### Instructions for the task:
However many lines the data holds, transcribe them all exactly.

### Given entries:

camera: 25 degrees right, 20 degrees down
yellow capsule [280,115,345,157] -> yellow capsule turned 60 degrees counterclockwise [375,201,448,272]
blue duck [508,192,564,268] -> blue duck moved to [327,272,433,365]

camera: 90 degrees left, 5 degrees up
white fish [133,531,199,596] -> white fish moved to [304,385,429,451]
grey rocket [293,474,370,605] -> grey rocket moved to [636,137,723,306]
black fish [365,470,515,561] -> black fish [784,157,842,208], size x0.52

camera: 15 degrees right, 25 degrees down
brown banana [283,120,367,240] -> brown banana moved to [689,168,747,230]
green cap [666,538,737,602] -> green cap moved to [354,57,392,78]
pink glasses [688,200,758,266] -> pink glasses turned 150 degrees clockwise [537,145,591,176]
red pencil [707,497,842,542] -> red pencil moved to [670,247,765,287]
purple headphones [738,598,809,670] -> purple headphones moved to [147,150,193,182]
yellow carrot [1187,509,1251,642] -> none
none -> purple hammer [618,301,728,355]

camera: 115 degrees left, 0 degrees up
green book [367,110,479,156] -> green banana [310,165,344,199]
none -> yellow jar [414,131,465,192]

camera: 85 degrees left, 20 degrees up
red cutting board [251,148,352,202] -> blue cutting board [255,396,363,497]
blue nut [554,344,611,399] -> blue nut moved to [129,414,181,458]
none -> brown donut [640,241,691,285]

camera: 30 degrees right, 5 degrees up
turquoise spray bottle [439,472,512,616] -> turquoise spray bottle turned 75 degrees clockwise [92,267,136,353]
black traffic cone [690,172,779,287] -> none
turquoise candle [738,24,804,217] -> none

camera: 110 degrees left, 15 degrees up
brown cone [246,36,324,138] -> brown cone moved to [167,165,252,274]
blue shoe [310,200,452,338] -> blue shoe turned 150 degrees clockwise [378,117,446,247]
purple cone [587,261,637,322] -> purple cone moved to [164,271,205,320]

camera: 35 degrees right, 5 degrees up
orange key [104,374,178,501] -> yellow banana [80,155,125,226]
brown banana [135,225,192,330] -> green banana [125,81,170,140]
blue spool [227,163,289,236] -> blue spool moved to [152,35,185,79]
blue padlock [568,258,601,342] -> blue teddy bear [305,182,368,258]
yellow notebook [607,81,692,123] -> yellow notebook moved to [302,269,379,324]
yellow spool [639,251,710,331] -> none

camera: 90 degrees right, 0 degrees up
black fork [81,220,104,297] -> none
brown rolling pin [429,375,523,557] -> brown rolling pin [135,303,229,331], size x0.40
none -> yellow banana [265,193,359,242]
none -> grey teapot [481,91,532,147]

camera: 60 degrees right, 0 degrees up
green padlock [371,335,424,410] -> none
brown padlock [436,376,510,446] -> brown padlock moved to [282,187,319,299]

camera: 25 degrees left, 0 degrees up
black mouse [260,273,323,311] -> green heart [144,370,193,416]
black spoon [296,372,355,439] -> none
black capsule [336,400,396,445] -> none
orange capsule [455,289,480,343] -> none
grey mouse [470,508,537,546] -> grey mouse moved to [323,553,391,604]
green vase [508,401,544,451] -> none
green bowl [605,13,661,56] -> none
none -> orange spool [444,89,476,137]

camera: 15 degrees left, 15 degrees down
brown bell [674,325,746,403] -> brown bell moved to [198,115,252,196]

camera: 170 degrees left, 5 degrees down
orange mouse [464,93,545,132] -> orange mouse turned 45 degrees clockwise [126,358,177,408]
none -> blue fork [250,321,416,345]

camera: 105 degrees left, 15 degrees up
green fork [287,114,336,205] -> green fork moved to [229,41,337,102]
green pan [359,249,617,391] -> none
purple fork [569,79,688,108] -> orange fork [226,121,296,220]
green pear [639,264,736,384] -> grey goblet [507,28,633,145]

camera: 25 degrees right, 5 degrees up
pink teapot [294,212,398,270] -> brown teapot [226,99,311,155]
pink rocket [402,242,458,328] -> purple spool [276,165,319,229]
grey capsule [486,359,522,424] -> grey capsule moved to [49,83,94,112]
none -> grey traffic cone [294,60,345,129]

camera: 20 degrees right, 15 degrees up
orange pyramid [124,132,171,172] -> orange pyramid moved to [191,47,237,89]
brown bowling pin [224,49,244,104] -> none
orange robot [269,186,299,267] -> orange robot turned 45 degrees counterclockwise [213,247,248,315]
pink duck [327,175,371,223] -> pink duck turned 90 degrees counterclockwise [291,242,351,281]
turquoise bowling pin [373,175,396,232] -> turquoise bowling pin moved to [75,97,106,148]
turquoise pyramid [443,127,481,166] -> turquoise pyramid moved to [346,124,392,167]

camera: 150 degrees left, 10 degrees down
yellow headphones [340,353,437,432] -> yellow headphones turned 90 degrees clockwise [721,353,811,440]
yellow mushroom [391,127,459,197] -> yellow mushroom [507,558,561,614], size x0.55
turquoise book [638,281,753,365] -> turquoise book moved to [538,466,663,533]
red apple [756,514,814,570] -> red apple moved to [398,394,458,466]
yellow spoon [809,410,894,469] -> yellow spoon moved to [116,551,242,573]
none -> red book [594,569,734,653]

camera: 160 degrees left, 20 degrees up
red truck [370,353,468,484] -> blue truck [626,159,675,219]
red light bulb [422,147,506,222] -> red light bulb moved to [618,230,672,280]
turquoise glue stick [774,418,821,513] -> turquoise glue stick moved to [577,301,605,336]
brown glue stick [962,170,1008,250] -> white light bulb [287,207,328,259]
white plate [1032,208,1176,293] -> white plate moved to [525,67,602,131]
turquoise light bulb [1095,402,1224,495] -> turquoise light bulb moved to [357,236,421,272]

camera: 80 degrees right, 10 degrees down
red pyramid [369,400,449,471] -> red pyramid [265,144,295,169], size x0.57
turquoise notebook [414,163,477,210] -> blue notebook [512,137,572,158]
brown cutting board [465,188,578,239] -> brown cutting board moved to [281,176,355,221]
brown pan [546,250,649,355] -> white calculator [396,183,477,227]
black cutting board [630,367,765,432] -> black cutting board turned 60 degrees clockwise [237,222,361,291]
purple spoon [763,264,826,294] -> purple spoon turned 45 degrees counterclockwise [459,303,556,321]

### Written reply:
camera: 25 degrees right, 20 degrees down
yellow capsule [280,115,345,157] -> yellow capsule turned 60 degrees counterclockwise [375,201,448,272]
blue duck [508,192,564,268] -> blue duck moved to [327,272,433,365]

camera: 90 degrees left, 5 degrees up
white fish [133,531,199,596] -> white fish moved to [304,385,429,451]
grey rocket [293,474,370,605] -> grey rocket moved to [636,137,723,306]
black fish [365,470,515,561] -> black fish [784,157,842,208], size x0.52

camera: 15 degrees right, 25 degrees down
brown banana [283,120,367,240] -> brown banana moved to [689,168,747,230]
green cap [666,538,737,602] -> green cap moved to [354,57,392,78]
pink glasses [688,200,758,266] -> pink glasses turned 150 degrees clockwise [537,145,591,176]
red pencil [707,497,842,542] -> red pencil moved to [670,247,765,287]
purple headphones [738,598,809,670] -> purple headphones moved to [147,150,193,182]
yellow carrot [1187,509,1251,642] -> none
none -> purple hammer [618,301,728,355]

camera: 115 degrees left, 0 degrees up
green book [367,110,479,156] -> green banana [310,165,344,199]
none -> yellow jar [414,131,465,192]

camera: 85 degrees left, 20 degrees up
red cutting board [251,148,352,202] -> blue cutting board [255,396,363,497]
blue nut [554,344,611,399] -> blue nut moved to [129,414,181,458]
none -> brown donut [640,241,691,285]

camera: 30 degrees right, 5 degrees up
turquoise spray bottle [439,472,512,616] -> turquoise spray bottle turned 75 degrees clockwise [92,267,136,353]
black traffic cone [690,172,779,287] -> none
turquoise candle [738,24,804,217] -> none

camera: 110 degrees left, 15 degrees up
brown cone [246,36,324,138] -> brown cone moved to [167,165,252,274]
blue shoe [310,200,452,338] -> blue shoe turned 150 degrees clockwise [378,117,446,247]
purple cone [587,261,637,322] -> purple cone moved to [164,271,205,320]

camera: 35 degrees right, 5 degrees up
orange key [104,374,178,501] -> yellow banana [80,155,125,226]
brown banana [135,225,192,330] -> green banana [125,81,170,140]
blue spool [227,163,289,236] -> blue spool moved to [152,35,185,79]
blue padlock [568,258,601,342] -> blue teddy bear [305,182,368,258]
yellow notebook [607,81,692,123] -> yellow notebook moved to [302,269,379,324]
yellow spool [639,251,710,331] -> none

camera: 90 degrees right, 0 degrees up
black fork [81,220,104,297] -> none
brown rolling pin [429,375,523,557] -> brown rolling pin [135,303,229,331], size x0.40
none -> yellow banana [265,193,359,242]
none -> grey teapot [481,91,532,147]

camera: 60 degrees right, 0 degrees up
green padlock [371,335,424,410] -> none
brown padlock [436,376,510,446] -> brown padlock moved to [282,187,319,299]

camera: 25 degrees left, 0 degrees up
black mouse [260,273,323,311] -> green heart [144,370,193,416]
black spoon [296,372,355,439] -> none
black capsule [336,400,396,445] -> none
orange capsule [455,289,480,343] -> none
grey mouse [470,508,537,546] -> grey mouse moved to [323,553,391,604]
green vase [508,401,544,451] -> none
green bowl [605,13,661,56] -> none
none -> orange spool [444,89,476,137]

camera: 15 degrees left, 15 degrees down
brown bell [674,325,746,403] -> brown bell moved to [198,115,252,196]

camera: 170 degrees left, 5 degrees down
orange mouse [464,93,545,132] -> orange mouse turned 45 degrees clockwise [126,358,177,408]
none -> blue fork [250,321,416,345]

camera: 105 degrees left, 15 degrees up
green fork [287,114,336,205] -> green fork moved to [229,41,337,102]
green pan [359,249,617,391] -> none
purple fork [569,79,688,108] -> orange fork [226,121,296,220]
green pear [639,264,736,384] -> grey goblet [507,28,633,145]

camera: 25 degrees right, 5 degrees up
pink teapot [294,212,398,270] -> brown teapot [226,99,311,155]
pink rocket [402,242,458,328] -> purple spool [276,165,319,229]
grey capsule [486,359,522,424] -> grey capsule moved to [49,83,94,112]
none -> grey traffic cone [294,60,345,129]

camera: 20 degrees right, 15 degrees up
orange pyramid [124,132,171,172] -> orange pyramid moved to [191,47,237,89]
brown bowling pin [224,49,244,104] -> none
orange robot [269,186,299,267] -> orange robot turned 45 degrees counterclockwise [213,247,248,315]
pink duck [327,175,371,223] -> pink duck turned 90 degrees counterclockwise [291,242,351,281]
turquoise bowling pin [373,175,396,232] -> turquoise bowling pin moved to [75,97,106,148]
turquoise pyramid [443,127,481,166] -> turquoise pyramid moved to [346,124,392,167]

camera: 150 degrees left, 10 degrees down
yellow headphones [340,353,437,432] -> yellow headphones turned 90 degrees clockwise [721,353,811,440]
yellow mushroom [391,127,459,197] -> yellow mushroom [507,558,561,614], size x0.55
turquoise book [638,281,753,365] -> turquoise book moved to [538,466,663,533]
red apple [756,514,814,570] -> red apple moved to [398,394,458,466]
yellow spoon [809,410,894,469] -> yellow spoon moved to [116,551,242,573]
none -> red book [594,569,734,653]

camera: 160 degrees left, 20 degrees up
red truck [370,353,468,484] -> blue truck [626,159,675,219]
red light bulb [422,147,506,222] -> red light bulb moved to [618,230,672,280]
turquoise glue stick [774,418,821,513] -> turquoise glue stick moved to [577,301,605,336]
brown glue stick [962,170,1008,250] -> white light bulb [287,207,328,259]
white plate [1032,208,1176,293] -> white plate moved to [525,67,602,131]
turquoise light bulb [1095,402,1224,495] -> turquoise light bulb moved to [357,236,421,272]

camera: 80 degrees right, 10 degrees down
red pyramid [369,400,449,471] -> red pyramid [265,144,295,169], size x0.57
turquoise notebook [414,163,477,210] -> blue notebook [512,137,572,158]
brown cutting board [465,188,578,239] -> brown cutting board moved to [281,176,355,221]
brown pan [546,250,649,355] -> white calculator [396,183,477,227]
black cutting board [630,367,765,432] -> black cutting board turned 60 degrees clockwise [237,222,361,291]
purple spoon [763,264,826,294] -> purple spoon turned 45 degrees counterclockwise [459,303,556,321]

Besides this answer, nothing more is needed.